DESCRIPTION OF THE TASK. Starting with the first line, output the data exactly through to the end.

Colored object listings
=== Section Start ===

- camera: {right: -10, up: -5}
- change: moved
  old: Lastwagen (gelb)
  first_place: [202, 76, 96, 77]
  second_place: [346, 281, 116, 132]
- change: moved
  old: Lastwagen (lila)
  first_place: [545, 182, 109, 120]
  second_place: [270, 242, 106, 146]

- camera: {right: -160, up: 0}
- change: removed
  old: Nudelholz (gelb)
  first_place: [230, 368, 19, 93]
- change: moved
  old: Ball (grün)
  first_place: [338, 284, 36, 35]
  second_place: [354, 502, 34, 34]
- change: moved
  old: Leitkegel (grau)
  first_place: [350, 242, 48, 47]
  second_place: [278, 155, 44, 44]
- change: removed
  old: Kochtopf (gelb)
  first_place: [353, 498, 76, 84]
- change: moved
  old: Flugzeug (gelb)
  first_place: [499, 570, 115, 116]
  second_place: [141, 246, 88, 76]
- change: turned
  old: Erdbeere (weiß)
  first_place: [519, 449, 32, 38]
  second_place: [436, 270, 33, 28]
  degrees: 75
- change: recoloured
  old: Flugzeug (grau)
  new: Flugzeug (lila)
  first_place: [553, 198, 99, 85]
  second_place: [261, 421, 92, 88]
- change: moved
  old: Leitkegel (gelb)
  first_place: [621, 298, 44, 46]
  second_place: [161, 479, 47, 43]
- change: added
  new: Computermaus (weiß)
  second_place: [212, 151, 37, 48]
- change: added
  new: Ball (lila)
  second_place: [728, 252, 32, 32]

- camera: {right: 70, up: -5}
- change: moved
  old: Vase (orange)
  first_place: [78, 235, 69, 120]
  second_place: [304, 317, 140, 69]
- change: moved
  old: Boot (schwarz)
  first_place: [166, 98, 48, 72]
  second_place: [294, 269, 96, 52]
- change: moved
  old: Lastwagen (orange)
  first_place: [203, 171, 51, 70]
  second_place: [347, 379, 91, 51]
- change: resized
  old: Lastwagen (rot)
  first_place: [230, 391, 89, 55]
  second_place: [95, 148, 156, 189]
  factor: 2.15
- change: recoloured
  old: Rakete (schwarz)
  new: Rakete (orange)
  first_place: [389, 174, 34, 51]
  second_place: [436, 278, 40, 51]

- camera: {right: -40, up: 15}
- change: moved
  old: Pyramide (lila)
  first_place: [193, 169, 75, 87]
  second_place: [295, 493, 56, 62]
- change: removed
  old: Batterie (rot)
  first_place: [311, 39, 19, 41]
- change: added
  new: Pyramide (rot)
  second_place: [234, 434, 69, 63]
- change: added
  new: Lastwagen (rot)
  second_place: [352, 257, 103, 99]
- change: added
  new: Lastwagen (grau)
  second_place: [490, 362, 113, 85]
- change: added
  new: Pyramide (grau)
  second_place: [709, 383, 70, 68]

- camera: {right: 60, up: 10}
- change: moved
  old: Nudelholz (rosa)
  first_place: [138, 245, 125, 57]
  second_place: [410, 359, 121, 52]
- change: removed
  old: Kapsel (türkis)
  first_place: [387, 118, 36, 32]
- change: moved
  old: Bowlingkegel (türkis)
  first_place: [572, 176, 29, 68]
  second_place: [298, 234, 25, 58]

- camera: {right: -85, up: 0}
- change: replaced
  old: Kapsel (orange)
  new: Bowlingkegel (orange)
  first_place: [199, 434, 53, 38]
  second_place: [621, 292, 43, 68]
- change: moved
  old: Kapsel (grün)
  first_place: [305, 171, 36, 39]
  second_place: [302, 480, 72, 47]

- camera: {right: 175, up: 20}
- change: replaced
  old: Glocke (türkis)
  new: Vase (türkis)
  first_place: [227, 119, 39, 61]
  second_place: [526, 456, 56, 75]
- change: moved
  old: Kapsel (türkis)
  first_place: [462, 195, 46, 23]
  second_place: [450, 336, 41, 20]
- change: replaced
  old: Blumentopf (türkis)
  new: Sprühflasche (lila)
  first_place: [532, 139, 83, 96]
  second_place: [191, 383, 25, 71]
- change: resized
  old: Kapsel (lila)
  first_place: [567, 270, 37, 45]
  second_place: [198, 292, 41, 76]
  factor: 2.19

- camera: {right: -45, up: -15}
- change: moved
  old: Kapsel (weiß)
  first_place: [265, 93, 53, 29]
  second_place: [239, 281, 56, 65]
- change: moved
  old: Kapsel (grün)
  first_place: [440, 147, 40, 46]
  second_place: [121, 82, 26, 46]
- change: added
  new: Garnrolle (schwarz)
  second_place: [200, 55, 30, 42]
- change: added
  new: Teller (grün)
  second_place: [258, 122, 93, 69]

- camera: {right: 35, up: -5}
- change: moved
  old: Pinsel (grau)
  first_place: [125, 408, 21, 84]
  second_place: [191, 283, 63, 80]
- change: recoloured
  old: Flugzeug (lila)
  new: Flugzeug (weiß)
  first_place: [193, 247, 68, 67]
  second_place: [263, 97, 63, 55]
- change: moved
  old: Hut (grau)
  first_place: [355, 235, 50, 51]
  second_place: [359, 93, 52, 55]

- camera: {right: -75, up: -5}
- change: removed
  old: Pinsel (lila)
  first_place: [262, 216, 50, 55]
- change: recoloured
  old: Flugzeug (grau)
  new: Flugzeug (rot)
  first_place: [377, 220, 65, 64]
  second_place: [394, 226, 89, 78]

=== Section End ===

SOLUTION TO THIS PROBLEM.
- camera: {right: -10, up: -5}
- change: moved
  old: Lastwagen (gelb)
  first_place: [202, 76, 96, 77]
  second_place: [346, 281, 116, 132]
- change: moved
  old: Lastwagen (lila)
  first_place: [545, 182, 109, 120]
  second_place: [270, 242, 106, 146]

- camera: {right: -160, up: 0}
- change: removed
  old: Nudelholz (gelb)
  first_place: [230, 368, 19, 93]
- change: moved
  old: Ball (grün)
  first_place: [338, 284, 36, 35]
  second_place: [354, 502, 34, 34]
- change: moved
  old: Leitkegel (grau)
  first_place: [350, 242, 48, 47]
  second_place: [278, 155, 44, 44]
- change: removed
  old: Kochtopf (gelb)
  first_place: [353, 498, 76, 84]
- change: moved
  old: Flugzeug (gelb)
  first_place: [499, 570, 115, 116]
  second_place: [141, 246, 88, 76]
- change: turned
  old: Erdbeere (weiß)
  first_place: [519, 449, 32, 38]
  second_place: [436, 270, 33, 28]
  degrees: 75
- change: recoloured
  old: Flugzeug (grau)
  new: Flugzeug (lila)
  first_place: [553, 198, 99, 85]
  second_place: [261, 421, 92, 88]
- change: moved
  old: Leitkegel (gelb)
  first_place: [621, 298, 44, 46]
  second_place: [161, 479, 47, 43]
- change: added
  new: Computermaus (weiß)
  second_place: [212, 151, 37, 48]
- change: added
  new: Ball (lila)
  second_place: [728, 252, 32, 32]

- camera: {right: 70, up: -5}
- change: moved
  old: Vase (orange)
  first_place: [78, 235, 69, 120]
  second_place: [304, 317, 140, 69]
- change: moved
  old: Boot (schwarz)
  first_place: [166, 98, 48, 72]
  second_place: [294, 269, 96, 52]
- change: moved
  old: Lastwagen (orange)
  first_place: [203, 171, 51, 70]
  second_place: [347, 379, 91, 51]
- change: resized
  old: Lastwagen (rot)
  first_place: [230, 391, 89, 55]
  second_place: [95, 148, 156, 189]
  factor: 2.15
- change: recoloured
  old: Rakete (schwarz)
  new: Rakete (orange)
  first_place: [389, 174, 34, 51]
  second_place: [436, 278, 40, 51]

- camera: {right: -40, up: 15}
- change: moved
  old: Pyramide (lila)
  first_place: [193, 169, 75, 87]
  second_place: [295, 493, 56, 62]
- change: removed
  old: Batterie (rot)
  first_place: [311, 39, 19, 41]
- change: added
  new: Pyramide (rot)
  second_place: [234, 434, 69, 63]
- change: added
  new: Lastwagen (rot)
  second_place: [352, 257, 103, 99]
- change: added
  new: Lastwagen (grau)
  second_place: [490, 362, 113, 85]
- change: added
  new: Pyramide (grau)
  second_place: [709, 383, 70, 68]

- camera: {right: 60, up: 10}
- change: moved
  old: Nudelholz (rosa)
  first_place: [138, 245, 125, 57]
  second_place: [410, 359, 121, 52]
- change: removed
  old: Kapsel (türkis)
  first_place: [387, 118, 36, 32]
- change: moved
  old: Bowlingkegel (türkis)
  first_place: [572, 176, 29, 68]
  second_place: [298, 234, 25, 58]

- camera: {right: -85, up: 0}
- change: replaced
  old: Kapsel (orange)
  new: Bowlingkegel (orange)
  first_place: [199, 434, 53, 38]
  second_place: [621, 292, 43, 68]
- change: moved
  old: Kapsel (grün)
  first_place: [305, 171, 36, 39]
  second_place: [302, 480, 72, 47]

- camera: {right: 175, up: 20}
- change: replaced
  old: Glocke (türkis)
  new: Vase (türkis)
  first_place: [227, 119, 39, 61]
  second_place: [526, 456, 56, 75]
- change: moved
  old: Kapsel (türkis)
  first_place: [462, 195, 46, 23]
  second_place: [450, 336, 41, 20]
- change: replaced
  old: Blumentopf (türkis)
  new: Sprühflasche (lila)
  first_place: [532, 139, 83, 96]
  second_place: [191, 383, 25, 71]
- change: resized
  old: Kapsel (lila)
  first_place: [567, 270, 37, 45]
  second_place: [198, 292, 41, 76]
  factor: 2.19

- camera: {right: -45, up: -15}
- change: moved
  old: Kapsel (weiß)
  first_place: [265, 93, 53, 29]
  second_place: [239, 281, 56, 65]
- change: moved
  old: Kapsel (grün)
  first_place: [440, 147, 40, 46]
  second_place: [121, 82, 26, 46]
- change: added
  new: Garnrolle (schwarz)
  second_place: [200, 55, 30, 42]
- change: added
  new: Teller (grün)
  second_place: [258, 122, 93, 69]

- camera: {right: 35, up: -5}
- change: moved
  old: Pinsel (grau)
  first_place: [125, 408, 21, 84]
  second_place: [191, 283, 63, 80]
- change: recoloured
  old: Flugzeug (lila)
  new: Flugzeug (weiß)
  first_place: [193, 247, 68, 67]
  second_place: [263, 97, 63, 55]
- change: moved
  old: Hut (grau)
  first_place: [355, 235, 50, 51]
  second_place: [359, 93, 52, 55]

- camera: {right: -75, up: -5}
- change: removed
  old: Pinsel (lila)
  first_place: [262, 216, 50, 55]
- change: recoloured
  old: Flugzeug (grau)
  new: Flugzeug (rot)
  first_place: [377, 220, 65, 64]
  second_place: [394, 226, 89, 78]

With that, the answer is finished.